- What to work on
From the data that follows, copy every line holding the string "plus".

- Available data
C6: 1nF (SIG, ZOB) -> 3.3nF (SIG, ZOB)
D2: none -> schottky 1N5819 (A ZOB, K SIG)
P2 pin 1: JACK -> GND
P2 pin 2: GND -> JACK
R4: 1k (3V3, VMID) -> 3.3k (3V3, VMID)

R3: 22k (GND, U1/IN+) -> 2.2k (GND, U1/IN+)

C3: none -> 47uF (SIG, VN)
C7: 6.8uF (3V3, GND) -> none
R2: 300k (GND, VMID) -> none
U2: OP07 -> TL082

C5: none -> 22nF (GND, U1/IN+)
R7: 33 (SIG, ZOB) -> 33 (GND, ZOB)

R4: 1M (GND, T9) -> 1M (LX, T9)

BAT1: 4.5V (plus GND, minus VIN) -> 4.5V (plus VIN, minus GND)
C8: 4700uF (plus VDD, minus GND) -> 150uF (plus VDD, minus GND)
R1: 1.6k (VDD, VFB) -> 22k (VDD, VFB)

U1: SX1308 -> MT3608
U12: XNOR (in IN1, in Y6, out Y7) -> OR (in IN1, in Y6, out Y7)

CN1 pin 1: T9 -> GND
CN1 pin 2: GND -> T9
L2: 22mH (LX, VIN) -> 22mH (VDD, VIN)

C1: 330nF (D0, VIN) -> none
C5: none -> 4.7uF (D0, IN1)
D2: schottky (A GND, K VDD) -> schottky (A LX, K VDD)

- Solution to the exercise
BAT1: 4.5V (plus GND, minus VIN) -> 4.5V (plus VIN, minus GND)
C8: 4700uF (plus VDD, minus GND) -> 150uF (plus VDD, minus GND)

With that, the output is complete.